About this exercise
Go through the data below and return each line where the string "traffic" appears.

Stored data entries
+ + + + +

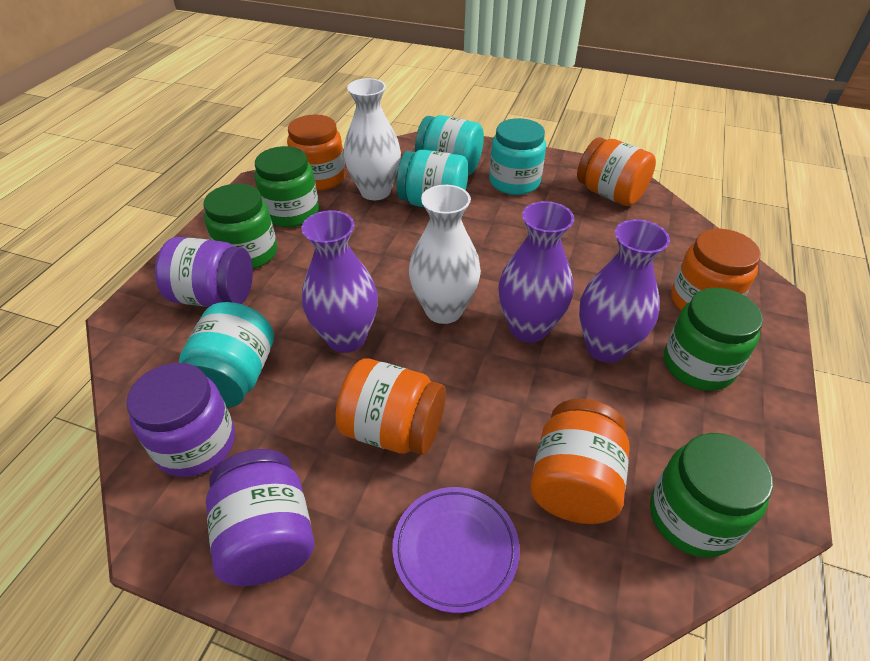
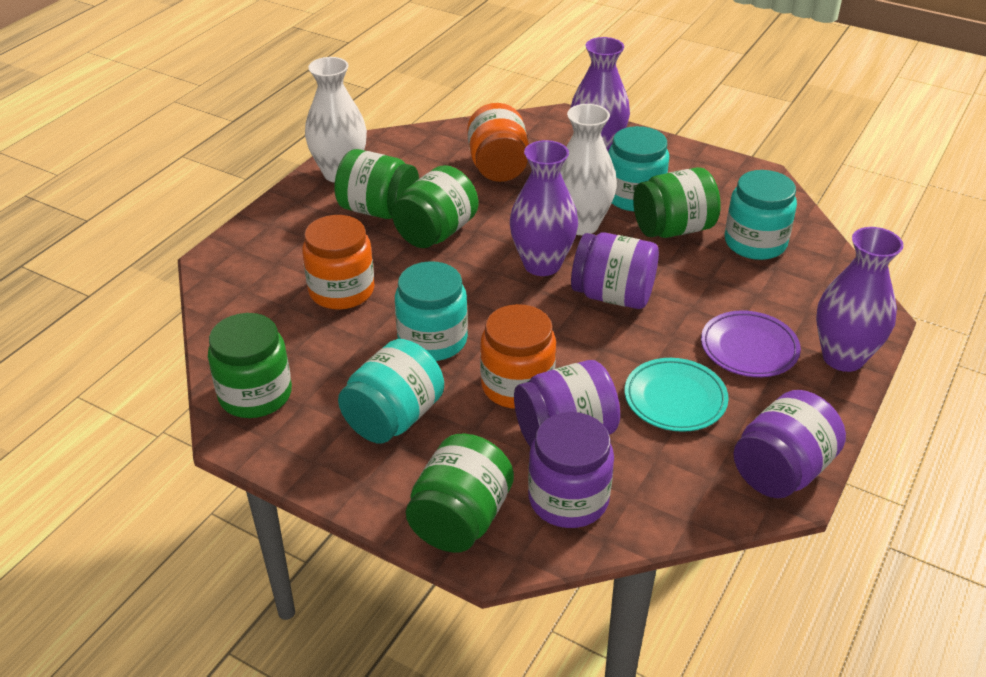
green jar: 4 -> 5
orange jar: 5 -> 3
purple jar: 3 -> 4
turquoise plate: 0 -> 1

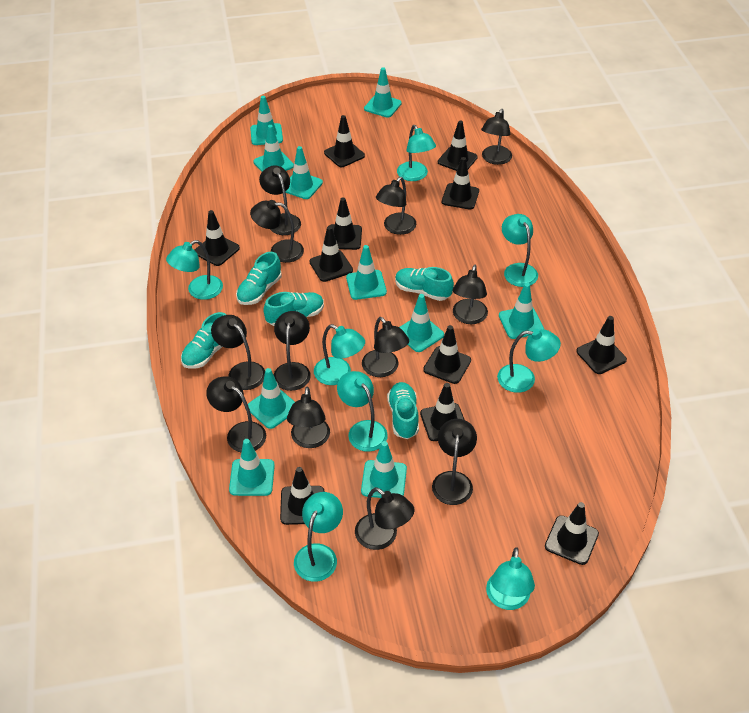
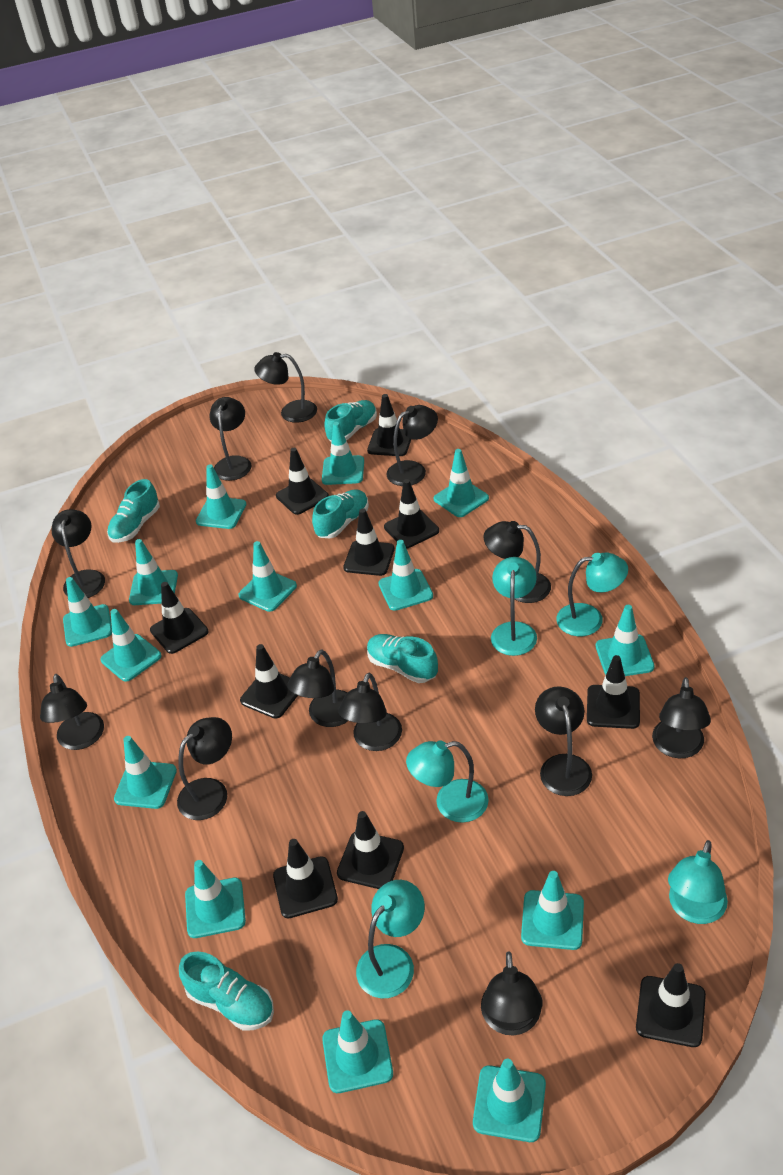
black traffic cone: 11 -> 10
turquoise lamp: 8 -> 5
turquoise traffic cone: 10 -> 14

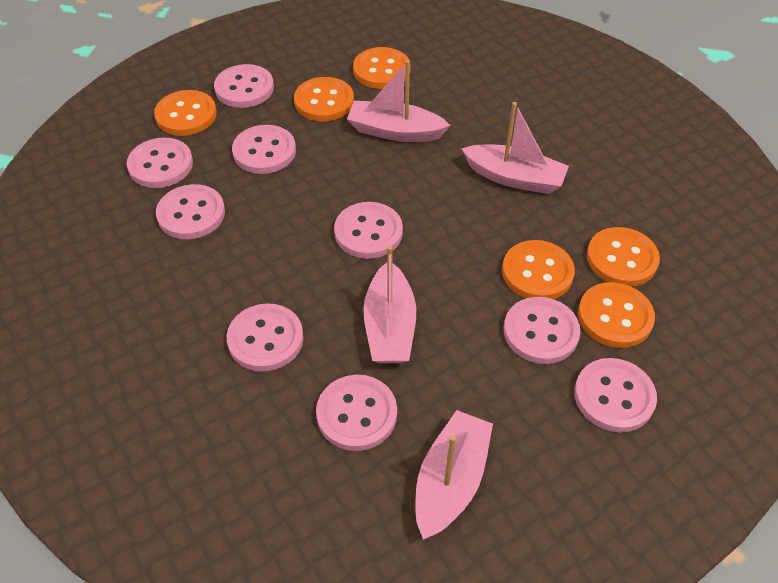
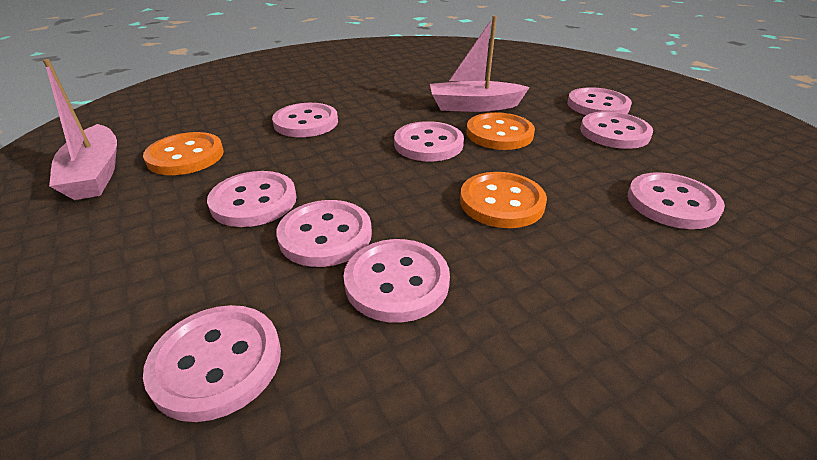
orange button: 6 -> 3
pink boat: 4 -> 2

+ + + + +

Response below
black traffic cone: 11 -> 10
turquoise traffic cone: 10 -> 14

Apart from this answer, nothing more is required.